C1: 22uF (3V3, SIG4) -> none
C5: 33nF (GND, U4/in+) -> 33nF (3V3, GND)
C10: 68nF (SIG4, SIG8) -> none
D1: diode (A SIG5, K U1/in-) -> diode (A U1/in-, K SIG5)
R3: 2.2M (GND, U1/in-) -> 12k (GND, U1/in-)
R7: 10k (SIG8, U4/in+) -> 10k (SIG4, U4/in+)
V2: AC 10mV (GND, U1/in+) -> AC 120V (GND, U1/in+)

...

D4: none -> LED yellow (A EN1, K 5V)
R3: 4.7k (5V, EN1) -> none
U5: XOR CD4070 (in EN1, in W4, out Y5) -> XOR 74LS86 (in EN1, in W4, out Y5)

> **Problem description**: Starting at the line above that contains "C1: 22uF (3V3, SIG4) -> none", repeat each line exactly up to and including the line that contains "V2: AC 10mV", and stop there.

> **Solution**:
C1: 22uF (3V3, SIG4) -> none
C5: 33nF (GND, U4/in+) -> 33nF (3V3, GND)
C10: 68nF (SIG4, SIG8) -> none
D1: diode (A SIG5, K U1/in-) -> diode (A U1/in-, K SIG5)
R3: 2.2M (GND, U1/in-) -> 12k (GND, U1/in-)
R7: 10k (SIG8, U4/in+) -> 10k (SIG4, U4/in+)
V2: AC 10mV (GND, U1/in+) -> AC 120V (GND, U1/in+)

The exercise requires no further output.